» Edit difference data
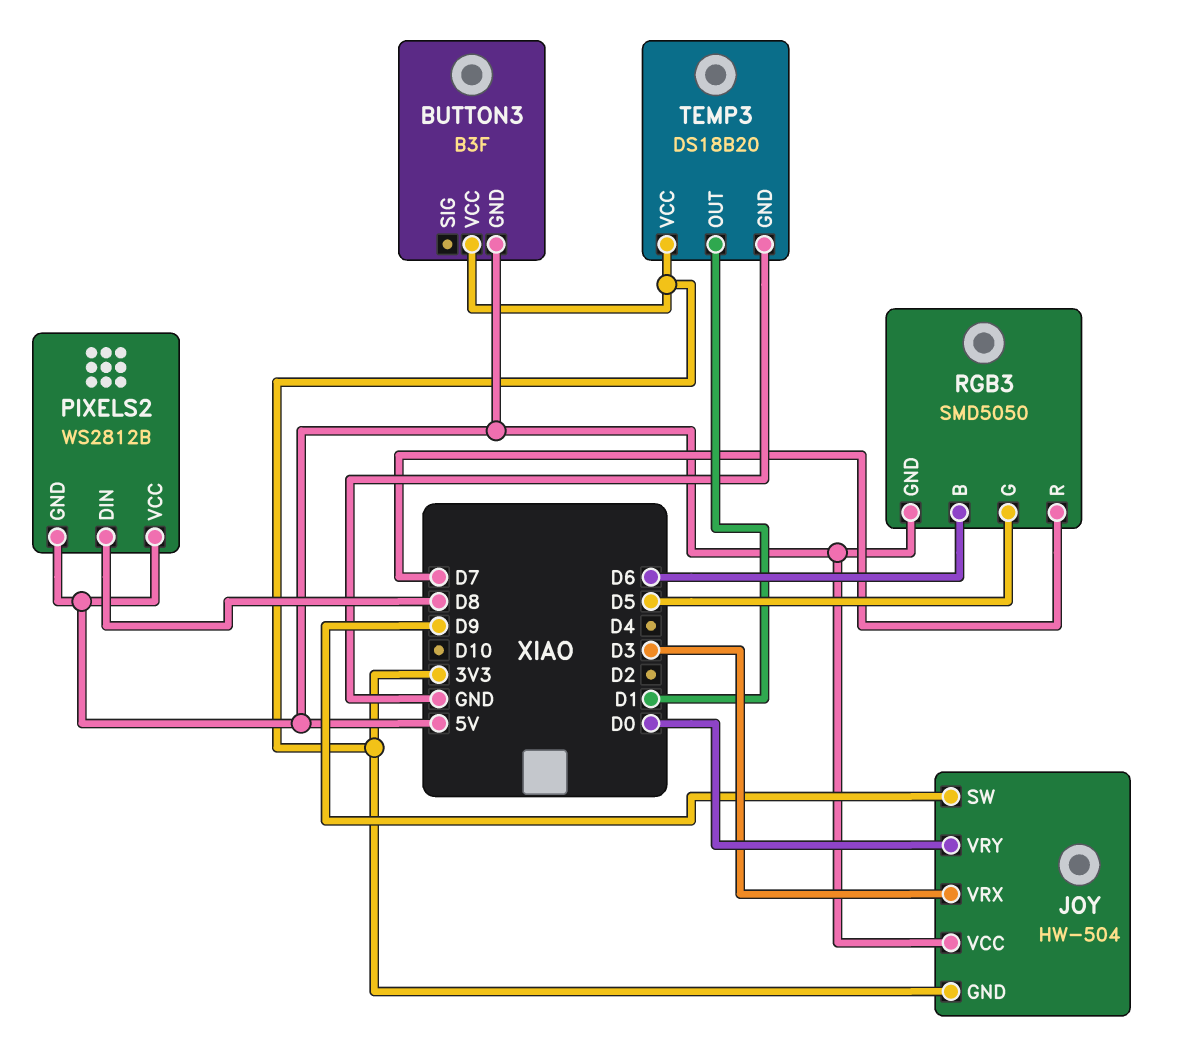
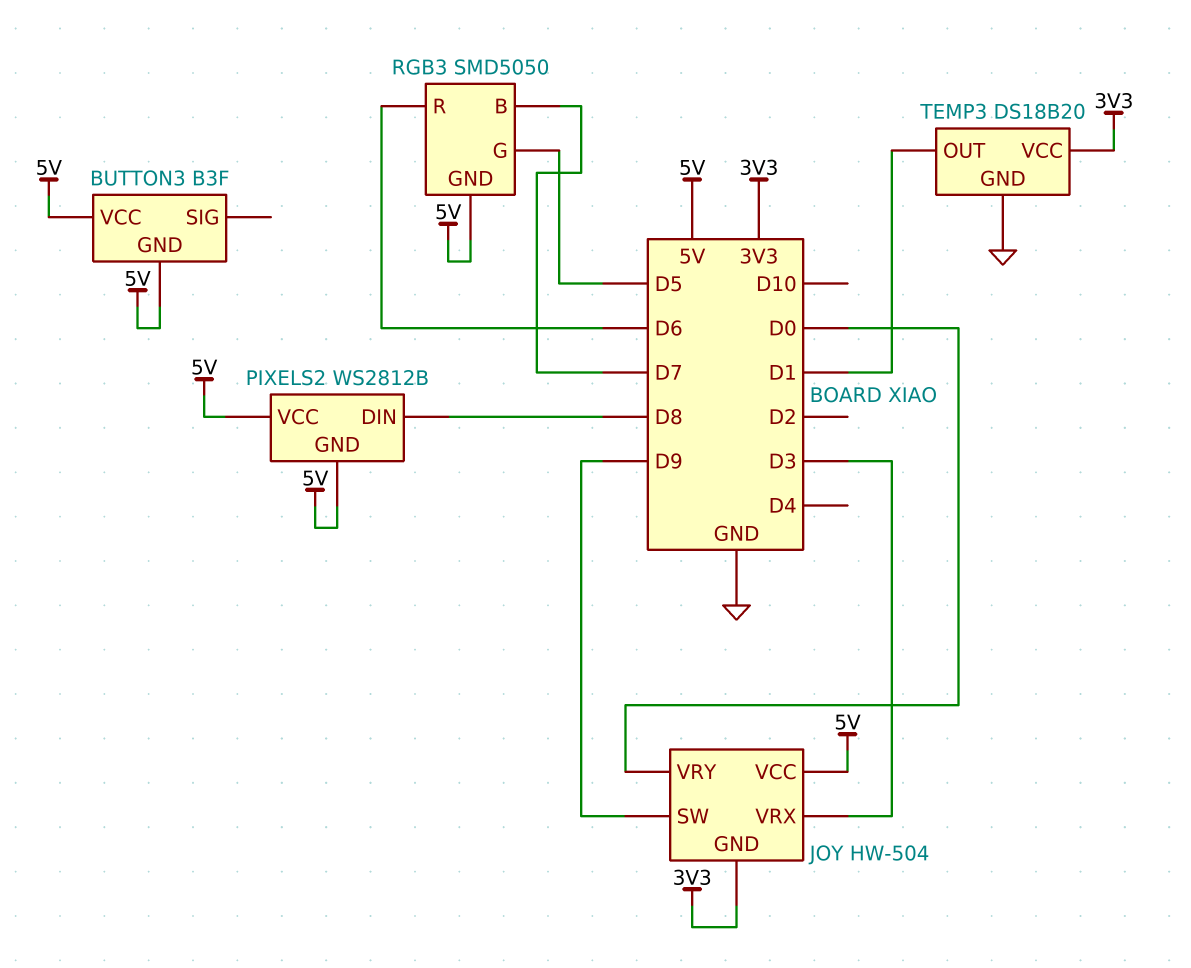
BUTTON3 pin VCC: 3V3 -> 5V
RGB3 pin B: D6 -> D7
RGB3 pin R: D7 -> D6

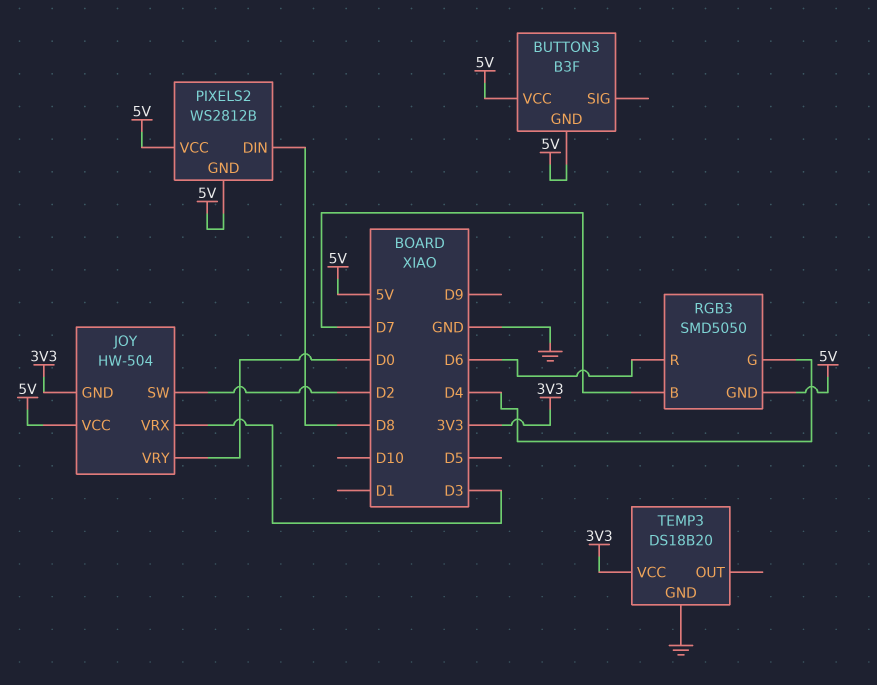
JOY pin SW: D9 -> D2
RGB3 pin G: D5 -> D4
TEMP3 pin OUT: D1 -> none

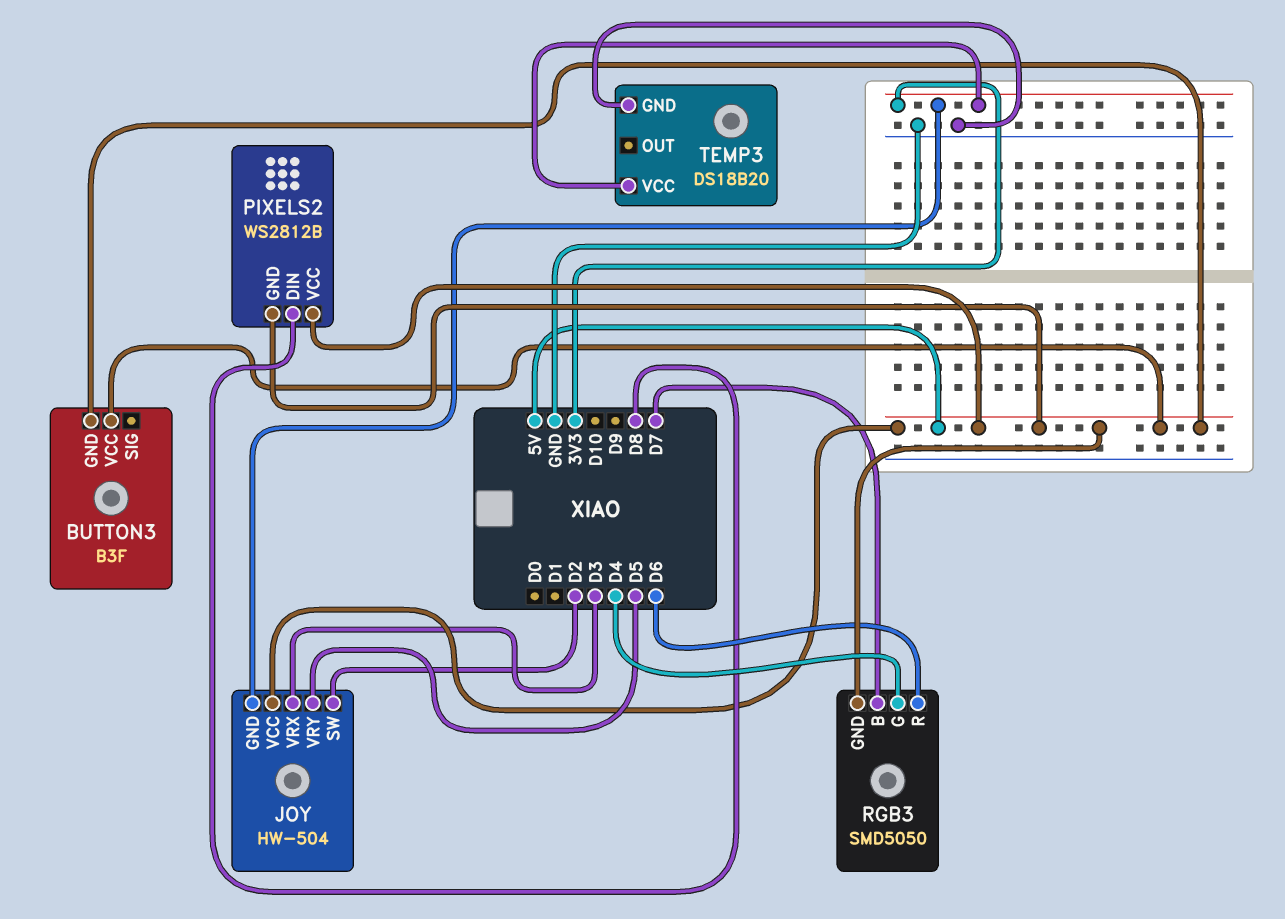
JOY pin VRY: D0 -> D5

» Exercise aim
The data is to be restated word for word, with any pictures set aside.

» Result below
BUTTON3 pin VCC: 3V3 -> 5V
RGB3 pin B: D6 -> D7
RGB3 pin R: D7 -> D6

JOY pin SW: D9 -> D2
RGB3 pin G: D5 -> D4
TEMP3 pin OUT: D1 -> none

JOY pin VRY: D0 -> D5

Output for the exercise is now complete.